(Your objective) Look through the records that follow. Copy every line containing the word "none".

(Extracted information)
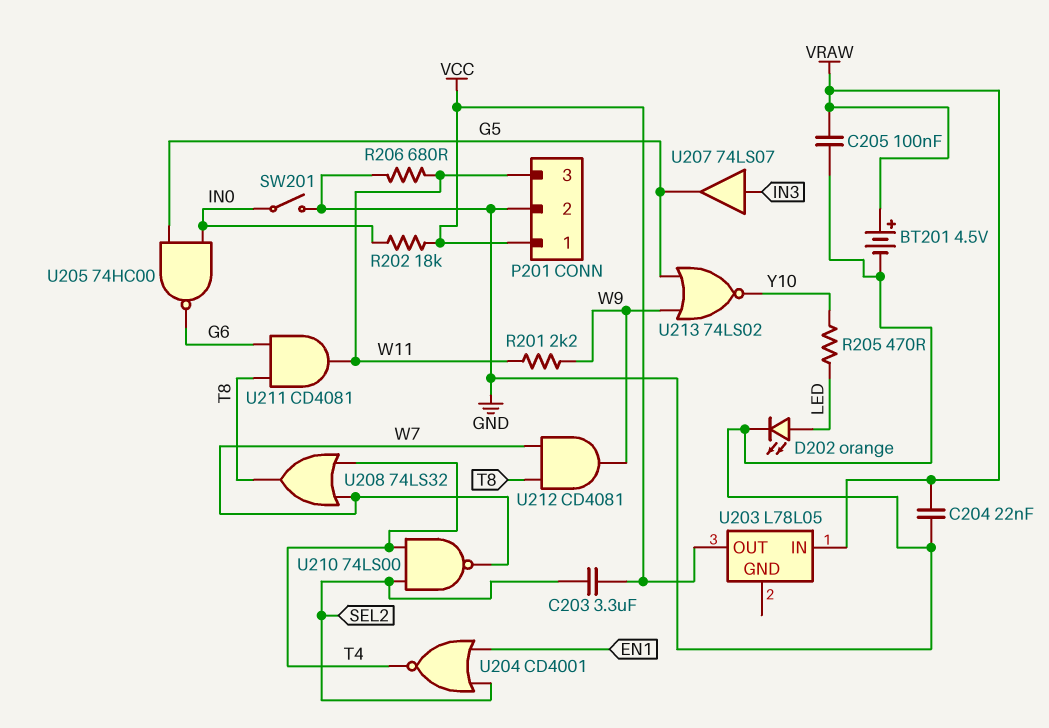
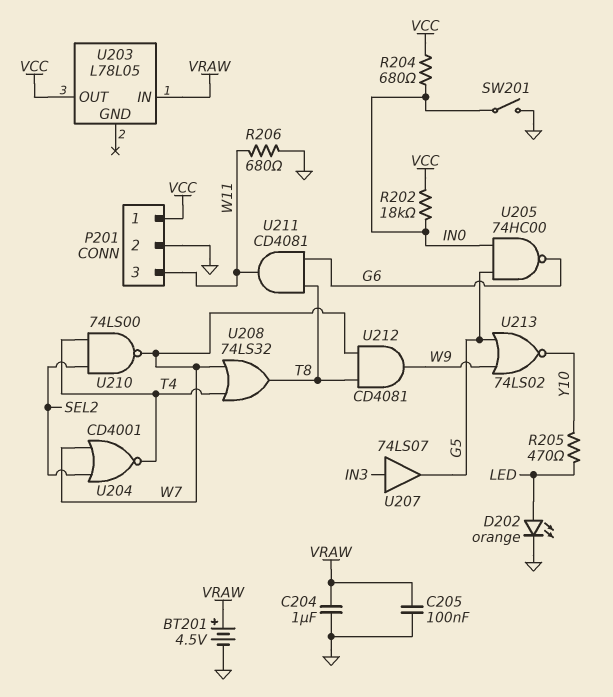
C203: 3.3uF (SEL2, VCC) -> none
C204: 22nF (GND, VRAW) -> 1uF (GND, VRAW)
R201: 2.2k (W9, W11) -> none
R204: none -> 680 (IN0, VCC)
U204: NOR CD4001 (in EN1, in SEL2, out T4) -> NOR CD4001 (in SEL2, in W7, out T4)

(Result of the exercise)
C203: 3.3uF (SEL2, VCC) -> none
R201: 2.2k (W9, W11) -> none
R204: none -> 680 (IN0, VCC)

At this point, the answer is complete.